-- Start Task data --
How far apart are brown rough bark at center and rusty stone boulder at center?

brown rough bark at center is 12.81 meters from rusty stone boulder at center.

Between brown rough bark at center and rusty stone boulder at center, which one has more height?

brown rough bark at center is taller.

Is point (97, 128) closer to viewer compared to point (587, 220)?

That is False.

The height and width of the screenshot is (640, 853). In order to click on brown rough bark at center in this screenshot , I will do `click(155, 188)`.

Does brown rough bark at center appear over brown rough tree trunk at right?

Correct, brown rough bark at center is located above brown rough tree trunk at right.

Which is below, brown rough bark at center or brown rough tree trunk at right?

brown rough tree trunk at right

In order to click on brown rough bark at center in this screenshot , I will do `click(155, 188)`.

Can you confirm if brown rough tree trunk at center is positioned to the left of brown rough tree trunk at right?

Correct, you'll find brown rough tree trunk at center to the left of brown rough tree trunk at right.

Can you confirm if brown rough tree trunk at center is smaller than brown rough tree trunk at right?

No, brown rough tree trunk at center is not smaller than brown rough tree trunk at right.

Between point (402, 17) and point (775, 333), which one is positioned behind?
-- End Task data --
→ **What is being asked**
Reproduce the lines of the material above verbatim, from the line with "That is False." to the line with "Correct, you'll find", including both of those lines.

→ **Response below**
That is False.

The height and width of the screenshot is (640, 853). In order to click on brown rough bark at center in this screenshot , I will do `click(155, 188)`.

Does brown rough bark at center appear over brown rough tree trunk at right?

Correct, brown rough bark at center is located above brown rough tree trunk at right.

Which is below, brown rough bark at center or brown rough tree trunk at right?

brown rough tree trunk at right

In order to click on brown rough bark at center in this screenshot , I will do `click(155, 188)`.

Can you confirm if brown rough tree trunk at center is positioned to the left of brown rough tree trunk at right?

Correct, you'll find brown rough tree trunk at center to the left of brown rough tree trunk at right.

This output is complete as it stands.